> [THE TASK]
The listing below should be reproduced exactly, with the pictures omitted.

> [DATA SECTION]
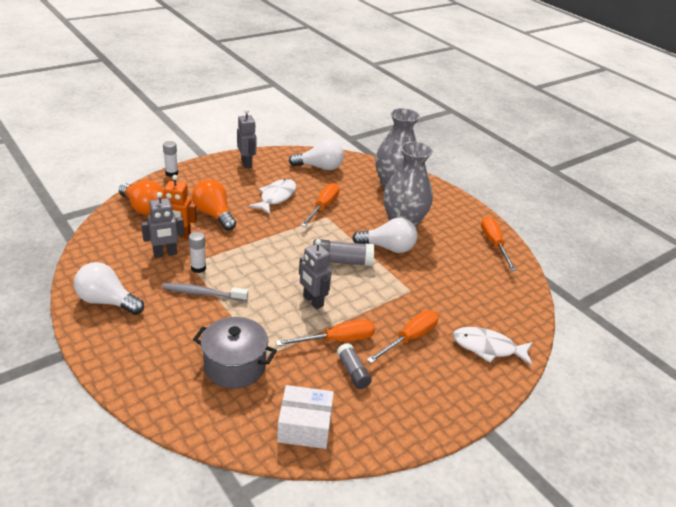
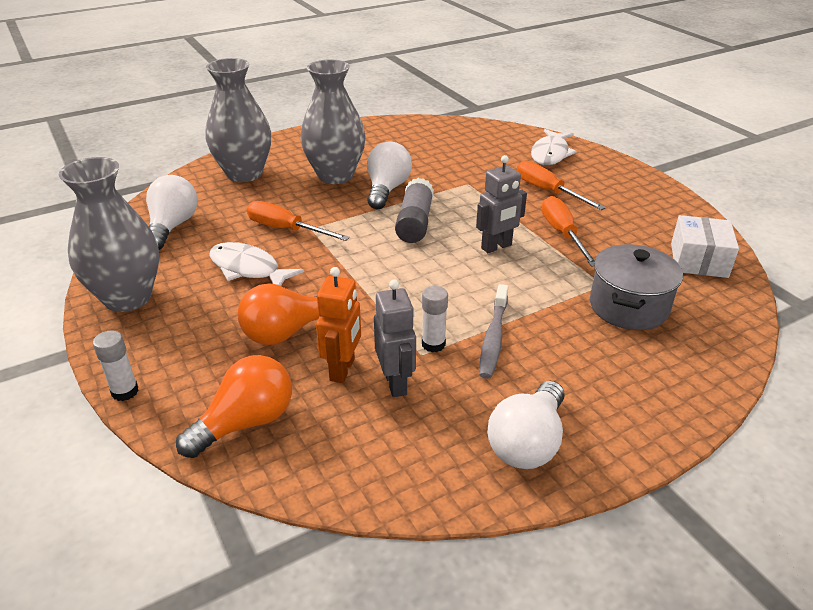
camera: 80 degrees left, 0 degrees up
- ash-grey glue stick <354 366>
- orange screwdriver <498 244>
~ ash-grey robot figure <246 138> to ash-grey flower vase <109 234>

> [TASK RESULT]
camera: 80 degrees left, 0 degrees up
- ash-grey glue stick <354 366>
- orange screwdriver <498 244>
~ ash-grey robot figure <246 138> to ash-grey flower vase <109 234>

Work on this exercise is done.